** SOURCE MATERIAL follows **

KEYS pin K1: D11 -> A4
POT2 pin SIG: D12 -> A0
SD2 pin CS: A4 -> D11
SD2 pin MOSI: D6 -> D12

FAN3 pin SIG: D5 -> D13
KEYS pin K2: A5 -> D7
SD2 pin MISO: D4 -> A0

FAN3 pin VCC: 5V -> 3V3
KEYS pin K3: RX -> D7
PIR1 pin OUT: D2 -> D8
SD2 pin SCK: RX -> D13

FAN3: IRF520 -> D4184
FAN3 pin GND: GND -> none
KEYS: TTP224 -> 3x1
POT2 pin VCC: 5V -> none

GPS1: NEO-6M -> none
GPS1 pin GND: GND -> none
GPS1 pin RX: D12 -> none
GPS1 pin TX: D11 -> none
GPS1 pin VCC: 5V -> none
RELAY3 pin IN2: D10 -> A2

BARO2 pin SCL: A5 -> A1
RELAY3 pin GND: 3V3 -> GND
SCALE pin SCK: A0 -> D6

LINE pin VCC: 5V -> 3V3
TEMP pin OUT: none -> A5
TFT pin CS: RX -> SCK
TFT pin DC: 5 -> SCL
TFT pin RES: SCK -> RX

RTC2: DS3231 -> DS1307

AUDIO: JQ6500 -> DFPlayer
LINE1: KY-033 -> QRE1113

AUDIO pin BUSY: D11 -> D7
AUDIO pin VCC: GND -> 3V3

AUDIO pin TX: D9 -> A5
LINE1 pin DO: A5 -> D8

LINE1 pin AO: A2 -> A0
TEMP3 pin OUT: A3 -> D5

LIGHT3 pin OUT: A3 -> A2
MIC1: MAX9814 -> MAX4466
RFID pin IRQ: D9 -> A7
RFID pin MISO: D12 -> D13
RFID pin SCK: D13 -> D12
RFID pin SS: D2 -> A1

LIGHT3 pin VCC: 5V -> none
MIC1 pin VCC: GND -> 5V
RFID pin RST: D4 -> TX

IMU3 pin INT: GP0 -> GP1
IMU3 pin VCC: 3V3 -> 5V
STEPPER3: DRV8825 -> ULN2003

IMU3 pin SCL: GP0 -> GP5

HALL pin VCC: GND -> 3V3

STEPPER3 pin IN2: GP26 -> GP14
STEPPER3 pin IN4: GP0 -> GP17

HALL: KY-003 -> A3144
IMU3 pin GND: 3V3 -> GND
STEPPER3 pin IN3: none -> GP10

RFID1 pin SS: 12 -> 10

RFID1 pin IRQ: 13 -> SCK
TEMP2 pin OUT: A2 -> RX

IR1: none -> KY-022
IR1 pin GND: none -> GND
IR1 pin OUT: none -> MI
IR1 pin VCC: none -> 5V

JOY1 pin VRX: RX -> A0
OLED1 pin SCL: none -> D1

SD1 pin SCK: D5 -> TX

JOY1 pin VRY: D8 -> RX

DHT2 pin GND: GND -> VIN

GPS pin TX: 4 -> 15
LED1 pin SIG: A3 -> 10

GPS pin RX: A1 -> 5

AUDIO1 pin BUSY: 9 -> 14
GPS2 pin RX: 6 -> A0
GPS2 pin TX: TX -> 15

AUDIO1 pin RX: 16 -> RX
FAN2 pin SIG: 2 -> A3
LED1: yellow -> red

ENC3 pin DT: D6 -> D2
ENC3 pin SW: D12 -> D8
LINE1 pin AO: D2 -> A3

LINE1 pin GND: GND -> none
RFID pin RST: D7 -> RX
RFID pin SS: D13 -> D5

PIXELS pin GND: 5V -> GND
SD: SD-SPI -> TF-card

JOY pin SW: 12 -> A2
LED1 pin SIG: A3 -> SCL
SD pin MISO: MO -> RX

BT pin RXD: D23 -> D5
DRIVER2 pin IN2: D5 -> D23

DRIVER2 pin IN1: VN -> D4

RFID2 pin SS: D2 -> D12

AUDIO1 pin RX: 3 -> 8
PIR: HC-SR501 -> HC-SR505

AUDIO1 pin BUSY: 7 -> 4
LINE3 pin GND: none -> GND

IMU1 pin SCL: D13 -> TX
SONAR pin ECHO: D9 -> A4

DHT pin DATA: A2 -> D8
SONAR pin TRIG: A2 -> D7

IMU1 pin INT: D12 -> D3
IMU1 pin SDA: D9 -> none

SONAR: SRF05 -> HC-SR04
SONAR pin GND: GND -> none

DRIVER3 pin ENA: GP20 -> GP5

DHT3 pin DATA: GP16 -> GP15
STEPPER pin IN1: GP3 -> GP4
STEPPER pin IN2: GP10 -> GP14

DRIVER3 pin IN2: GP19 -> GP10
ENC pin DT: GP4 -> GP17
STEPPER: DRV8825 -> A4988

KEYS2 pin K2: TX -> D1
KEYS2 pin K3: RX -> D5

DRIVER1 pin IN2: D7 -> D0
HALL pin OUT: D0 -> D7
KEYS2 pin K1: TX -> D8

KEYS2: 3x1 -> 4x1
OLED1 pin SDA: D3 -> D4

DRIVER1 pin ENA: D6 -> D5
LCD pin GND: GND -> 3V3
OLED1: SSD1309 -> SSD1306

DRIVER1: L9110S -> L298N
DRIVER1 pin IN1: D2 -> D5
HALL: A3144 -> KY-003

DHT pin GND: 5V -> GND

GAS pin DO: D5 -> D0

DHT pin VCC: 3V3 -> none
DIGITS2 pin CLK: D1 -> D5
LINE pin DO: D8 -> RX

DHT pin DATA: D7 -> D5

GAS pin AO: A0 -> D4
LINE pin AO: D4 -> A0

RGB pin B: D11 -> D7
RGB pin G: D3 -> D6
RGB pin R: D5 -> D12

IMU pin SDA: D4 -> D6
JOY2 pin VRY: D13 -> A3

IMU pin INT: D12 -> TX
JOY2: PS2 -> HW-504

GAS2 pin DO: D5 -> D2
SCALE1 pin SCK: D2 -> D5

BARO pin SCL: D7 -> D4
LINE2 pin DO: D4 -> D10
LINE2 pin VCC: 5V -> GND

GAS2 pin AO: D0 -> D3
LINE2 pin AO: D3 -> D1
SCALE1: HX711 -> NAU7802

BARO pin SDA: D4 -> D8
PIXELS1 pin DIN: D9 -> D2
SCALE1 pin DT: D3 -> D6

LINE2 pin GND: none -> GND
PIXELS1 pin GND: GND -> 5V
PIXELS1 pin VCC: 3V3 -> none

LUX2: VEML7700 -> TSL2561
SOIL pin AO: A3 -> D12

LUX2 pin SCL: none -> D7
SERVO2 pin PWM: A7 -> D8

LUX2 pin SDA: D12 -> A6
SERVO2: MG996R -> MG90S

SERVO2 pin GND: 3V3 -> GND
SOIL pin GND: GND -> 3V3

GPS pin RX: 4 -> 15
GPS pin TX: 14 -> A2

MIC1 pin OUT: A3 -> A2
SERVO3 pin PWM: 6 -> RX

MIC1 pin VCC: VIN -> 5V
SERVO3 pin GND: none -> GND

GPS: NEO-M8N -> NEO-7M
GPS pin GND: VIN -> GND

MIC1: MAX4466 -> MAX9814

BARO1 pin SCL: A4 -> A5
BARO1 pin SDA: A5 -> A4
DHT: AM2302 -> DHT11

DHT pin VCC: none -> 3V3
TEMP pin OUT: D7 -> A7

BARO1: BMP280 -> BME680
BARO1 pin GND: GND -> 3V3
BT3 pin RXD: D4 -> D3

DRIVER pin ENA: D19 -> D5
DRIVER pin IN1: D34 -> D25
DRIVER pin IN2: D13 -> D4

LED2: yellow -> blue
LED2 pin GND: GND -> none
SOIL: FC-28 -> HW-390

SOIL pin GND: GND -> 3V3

** End of SOURCE MATERIAL **

• [INSTRUCTIONS FOR THE TASK]: Write every record above out again exactly as it stands.

• [WRITTEN ANSWER]:
KEYS pin K1: D11 -> A4
POT2 pin SIG: D12 -> A0
SD2 pin CS: A4 -> D11
SD2 pin MOSI: D6 -> D12

FAN3 pin SIG: D5 -> D13
KEYS pin K2: A5 -> D7
SD2 pin MISO: D4 -> A0

FAN3 pin VCC: 5V -> 3V3
KEYS pin K3: RX -> D7
PIR1 pin OUT: D2 -> D8
SD2 pin SCK: RX -> D13

FAN3: IRF520 -> D4184
FAN3 pin GND: GND -> none
KEYS: TTP224 -> 3x1
POT2 pin VCC: 5V -> none

GPS1: NEO-6M -> none
GPS1 pin GND: GND -> none
GPS1 pin RX: D12 -> none
GPS1 pin TX: D11 -> none
GPS1 pin VCC: 5V -> none
RELAY3 pin IN2: D10 -> A2

BARO2 pin SCL: A5 -> A1
RELAY3 pin GND: 3V3 -> GND
SCALE pin SCK: A0 -> D6

LINE pin VCC: 5V -> 3V3
TEMP pin OUT: none -> A5
TFT pin CS: RX -> SCK
TFT pin DC: 5 -> SCL
TFT pin RES: SCK -> RX

RTC2: DS3231 -> DS1307

AUDIO: JQ6500 -> DFPlayer
LINE1: KY-033 -> QRE1113

AUDIO pin BUSY: D11 -> D7
AUDIO pin VCC: GND -> 3V3

AUDIO pin TX: D9 -> A5
LINE1 pin DO: A5 -> D8

LINE1 pin AO: A2 -> A0
TEMP3 pin OUT: A3 -> D5

LIGHT3 pin OUT: A3 -> A2
MIC1: MAX9814 -> MAX4466
RFID pin IRQ: D9 -> A7
RFID pin MISO: D12 -> D13
RFID pin SCK: D13 -> D12
RFID pin SS: D2 -> A1

LIGHT3 pin VCC: 5V -> none
MIC1 pin VCC: GND -> 5V
RFID pin RST: D4 -> TX

IMU3 pin INT: GP0 -> GP1
IMU3 pin VCC: 3V3 -> 5V
STEPPER3: DRV8825 -> ULN2003

IMU3 pin SCL: GP0 -> GP5

HALL pin VCC: GND -> 3V3

STEPPER3 pin IN2: GP26 -> GP14
STEPPER3 pin IN4: GP0 -> GP17

HALL: KY-003 -> A3144
IMU3 pin GND: 3V3 -> GND
STEPPER3 pin IN3: none -> GP10

RFID1 pin SS: 12 -> 10

RFID1 pin IRQ: 13 -> SCK
TEMP2 pin OUT: A2 -> RX

IR1: none -> KY-022
IR1 pin GND: none -> GND
IR1 pin OUT: none -> MI
IR1 pin VCC: none -> 5V

JOY1 pin VRX: RX -> A0
OLED1 pin SCL: none -> D1

SD1 pin SCK: D5 -> TX

JOY1 pin VRY: D8 -> RX

DHT2 pin GND: GND -> VIN

GPS pin TX: 4 -> 15
LED1 pin SIG: A3 -> 10

GPS pin RX: A1 -> 5

AUDIO1 pin BUSY: 9 -> 14
GPS2 pin RX: 6 -> A0
GPS2 pin TX: TX -> 15

AUDIO1 pin RX: 16 -> RX
FAN2 pin SIG: 2 -> A3
LED1: yellow -> red

ENC3 pin DT: D6 -> D2
ENC3 pin SW: D12 -> D8
LINE1 pin AO: D2 -> A3

LINE1 pin GND: GND -> none
RFID pin RST: D7 -> RX
RFID pin SS: D13 -> D5

PIXELS pin GND: 5V -> GND
SD: SD-SPI -> TF-card

JOY pin SW: 12 -> A2
LED1 pin SIG: A3 -> SCL
SD pin MISO: MO -> RX

BT pin RXD: D23 -> D5
DRIVER2 pin IN2: D5 -> D23

DRIVER2 pin IN1: VN -> D4

RFID2 pin SS: D2 -> D12

AUDIO1 pin RX: 3 -> 8
PIR: HC-SR501 -> HC-SR505

AUDIO1 pin BUSY: 7 -> 4
LINE3 pin GND: none -> GND

IMU1 pin SCL: D13 -> TX
SONAR pin ECHO: D9 -> A4

DHT pin DATA: A2 -> D8
SONAR pin TRIG: A2 -> D7

IMU1 pin INT: D12 -> D3
IMU1 pin SDA: D9 -> none

SONAR: SRF05 -> HC-SR04
SONAR pin GND: GND -> none

DRIVER3 pin ENA: GP20 -> GP5

DHT3 pin DATA: GP16 -> GP15
STEPPER pin IN1: GP3 -> GP4
STEPPER pin IN2: GP10 -> GP14

DRIVER3 pin IN2: GP19 -> GP10
ENC pin DT: GP4 -> GP17
STEPPER: DRV8825 -> A4988

KEYS2 pin K2: TX -> D1
KEYS2 pin K3: RX -> D5

DRIVER1 pin IN2: D7 -> D0
HALL pin OUT: D0 -> D7
KEYS2 pin K1: TX -> D8

KEYS2: 3x1 -> 4x1
OLED1 pin SDA: D3 -> D4

DRIVER1 pin ENA: D6 -> D5
LCD pin GND: GND -> 3V3
OLED1: SSD1309 -> SSD1306

DRIVER1: L9110S -> L298N
DRIVER1 pin IN1: D2 -> D5
HALL: A3144 -> KY-003

DHT pin GND: 5V -> GND

GAS pin DO: D5 -> D0

DHT pin VCC: 3V3 -> none
DIGITS2 pin CLK: D1 -> D5
LINE pin DO: D8 -> RX

DHT pin DATA: D7 -> D5

GAS pin AO: A0 -> D4
LINE pin AO: D4 -> A0

RGB pin B: D11 -> D7
RGB pin G: D3 -> D6
RGB pin R: D5 -> D12

IMU pin SDA: D4 -> D6
JOY2 pin VRY: D13 -> A3

IMU pin INT: D12 -> TX
JOY2: PS2 -> HW-504

GAS2 pin DO: D5 -> D2
SCALE1 pin SCK: D2 -> D5

BARO pin SCL: D7 -> D4
LINE2 pin DO: D4 -> D10
LINE2 pin VCC: 5V -> GND

GAS2 pin AO: D0 -> D3
LINE2 pin AO: D3 -> D1
SCALE1: HX711 -> NAU7802

BARO pin SDA: D4 -> D8
PIXELS1 pin DIN: D9 -> D2
SCALE1 pin DT: D3 -> D6

LINE2 pin GND: none -> GND
PIXELS1 pin GND: GND -> 5V
PIXELS1 pin VCC: 3V3 -> none

LUX2: VEML7700 -> TSL2561
SOIL pin AO: A3 -> D12

LUX2 pin SCL: none -> D7
SERVO2 pin PWM: A7 -> D8

LUX2 pin SDA: D12 -> A6
SERVO2: MG996R -> MG90S

SERVO2 pin GND: 3V3 -> GND
SOIL pin GND: GND -> 3V3

GPS pin RX: 4 -> 15
GPS pin TX: 14 -> A2

MIC1 pin OUT: A3 -> A2
SERVO3 pin PWM: 6 -> RX

MIC1 pin VCC: VIN -> 5V
SERVO3 pin GND: none -> GND

GPS: NEO-M8N -> NEO-7M
GPS pin GND: VIN -> GND

MIC1: MAX4466 -> MAX9814

BARO1 pin SCL: A4 -> A5
BARO1 pin SDA: A5 -> A4
DHT: AM2302 -> DHT11

DHT pin VCC: none -> 3V3
TEMP pin OUT: D7 -> A7

BARO1: BMP280 -> BME680
BARO1 pin GND: GND -> 3V3
BT3 pin RXD: D4 -> D3

DRIVER pin ENA: D19 -> D5
DRIVER pin IN1: D34 -> D25
DRIVER pin IN2: D13 -> D4

LED2: yellow -> blue
LED2 pin GND: GND -> none
SOIL: FC-28 -> HW-390

SOIL pin GND: GND -> 3V3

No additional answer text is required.